#### WORK ORDER:
Look through the listing underneath for "AGND", and copy every line that has it.

#### SOURCE INFORMATION:
* * *

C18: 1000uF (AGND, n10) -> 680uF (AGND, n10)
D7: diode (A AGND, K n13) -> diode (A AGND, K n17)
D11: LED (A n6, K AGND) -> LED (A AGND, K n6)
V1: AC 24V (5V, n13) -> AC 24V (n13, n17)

* * *

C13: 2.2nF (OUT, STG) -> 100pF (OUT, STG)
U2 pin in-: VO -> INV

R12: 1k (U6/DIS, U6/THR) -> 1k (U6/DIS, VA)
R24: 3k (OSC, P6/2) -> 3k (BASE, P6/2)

* * *

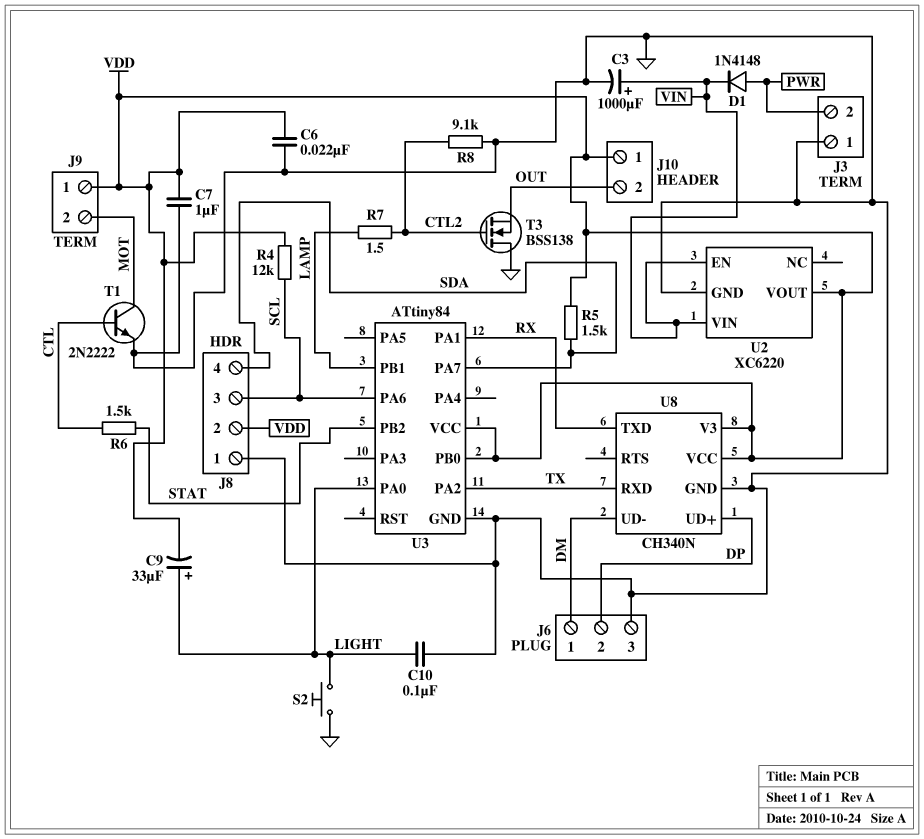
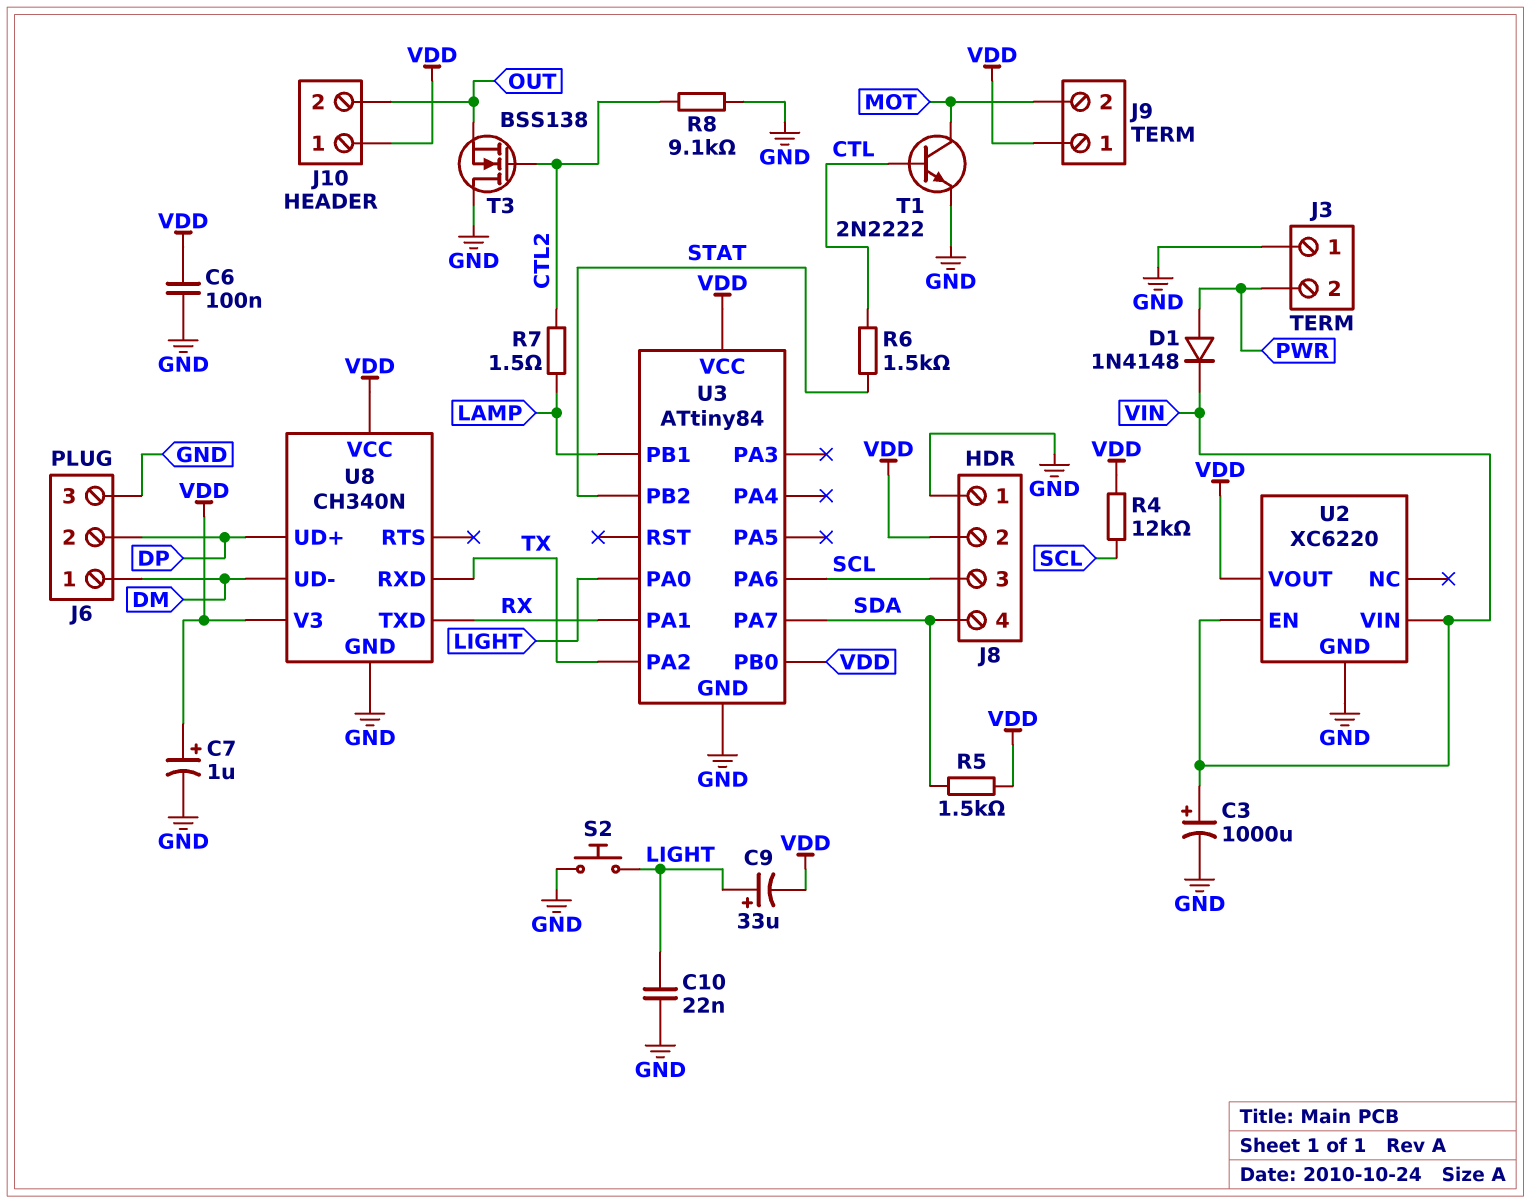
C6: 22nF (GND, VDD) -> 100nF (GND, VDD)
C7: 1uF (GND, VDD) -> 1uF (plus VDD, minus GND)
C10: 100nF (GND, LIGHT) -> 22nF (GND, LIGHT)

* * *

#### SOLUTION BELOW:
C18: 1000uF (AGND, n10) -> 680uF (AGND, n10)
D7: diode (A AGND, K n13) -> diode (A AGND, K n17)
D11: LED (A n6, K AGND) -> LED (A AGND, K n6)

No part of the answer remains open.